For the records below, print the lines from the line with "old: fungus (pink)" through the line with "second_place: [95, 198, 83, 74]" exactly as written; include both end lines and exclude the rest.

━━━━━ Data listing ━━━━━

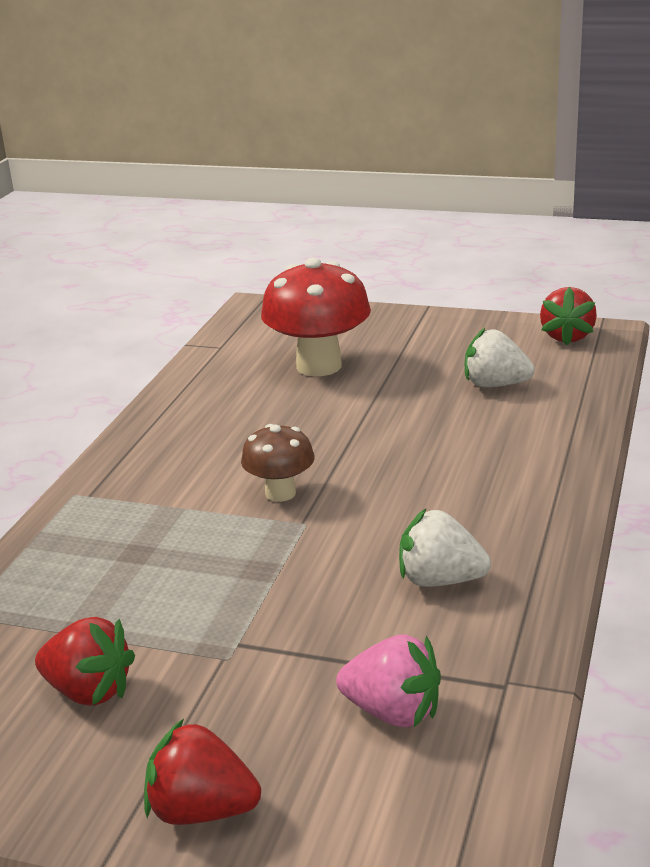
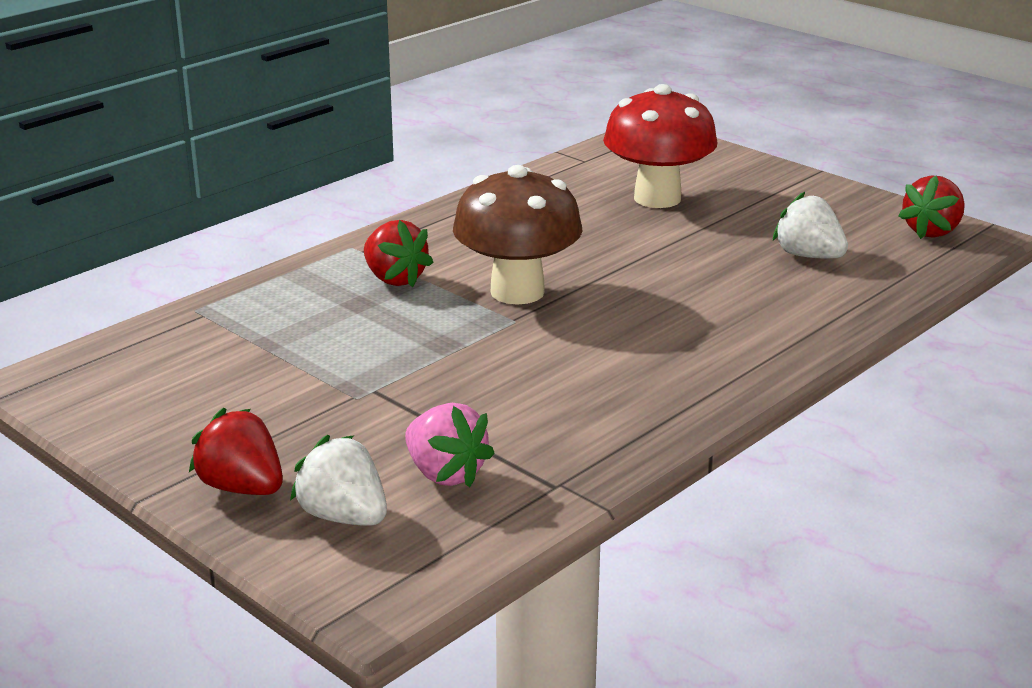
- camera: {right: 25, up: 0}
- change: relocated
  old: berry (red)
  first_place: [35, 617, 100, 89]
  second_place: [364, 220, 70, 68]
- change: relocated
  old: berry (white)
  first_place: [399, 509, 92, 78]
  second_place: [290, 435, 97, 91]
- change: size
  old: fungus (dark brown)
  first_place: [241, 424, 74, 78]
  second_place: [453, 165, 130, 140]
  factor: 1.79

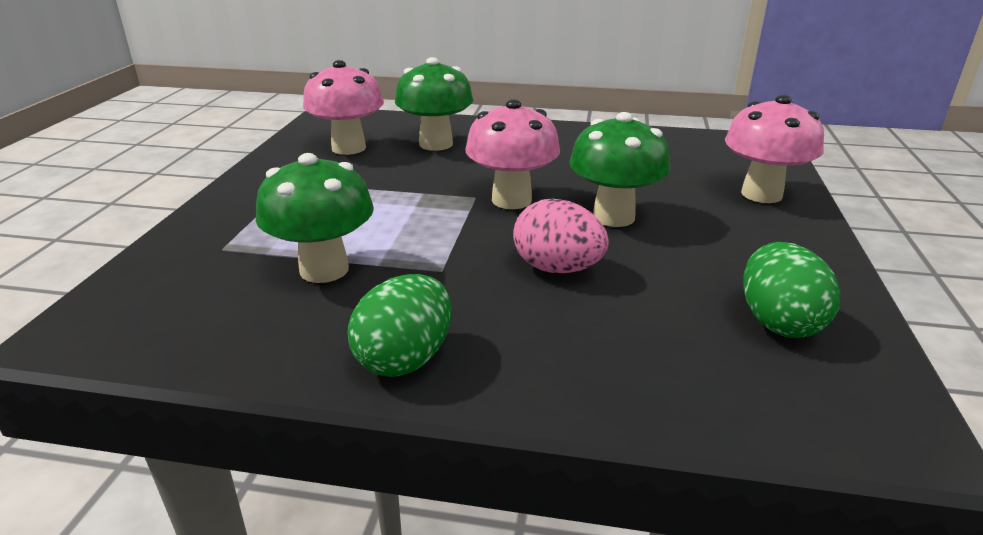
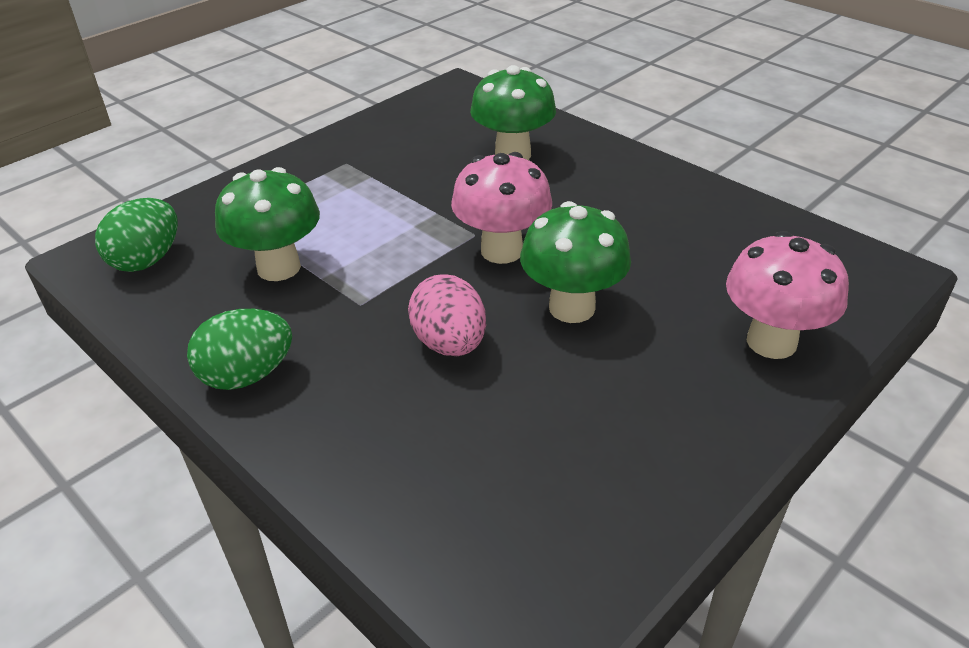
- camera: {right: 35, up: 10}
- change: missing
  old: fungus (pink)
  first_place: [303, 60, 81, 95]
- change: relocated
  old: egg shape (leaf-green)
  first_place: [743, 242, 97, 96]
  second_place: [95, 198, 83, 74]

━━━━━
━━━━━ Data listing ━━━━━

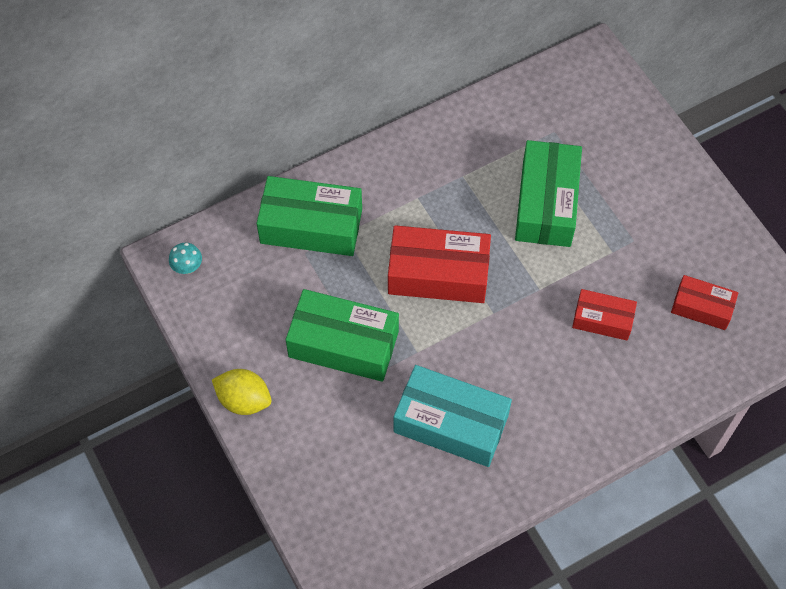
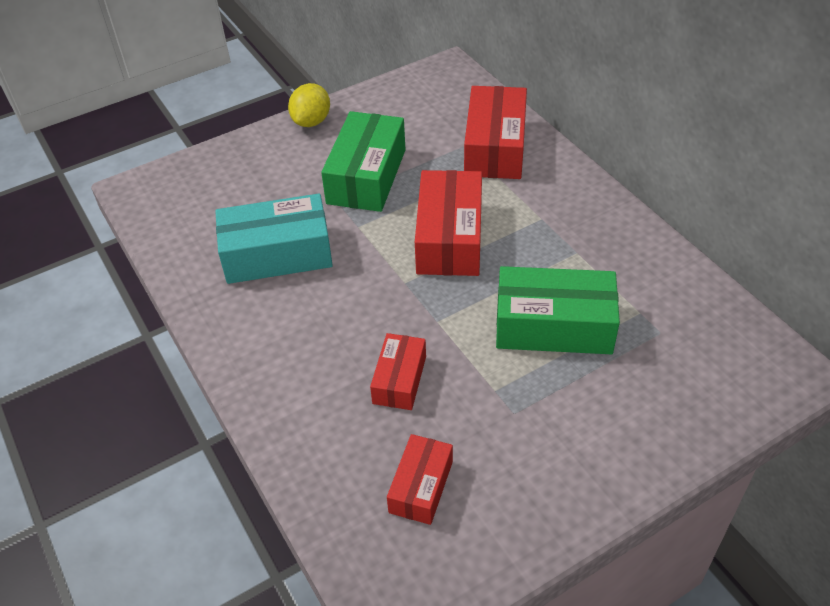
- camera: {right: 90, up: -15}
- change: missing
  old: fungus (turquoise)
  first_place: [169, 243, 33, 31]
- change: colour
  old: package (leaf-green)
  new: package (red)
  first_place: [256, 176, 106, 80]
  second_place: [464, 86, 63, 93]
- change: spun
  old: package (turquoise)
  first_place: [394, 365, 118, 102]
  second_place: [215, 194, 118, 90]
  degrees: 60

━━━━━

Response —
  old: fungus (pink)
  first_place: [303, 60, 81, 95]
- change: relocated
  old: egg shape (leaf-green)
  first_place: [743, 242, 97, 96]
  second_place: [95, 198, 83, 74]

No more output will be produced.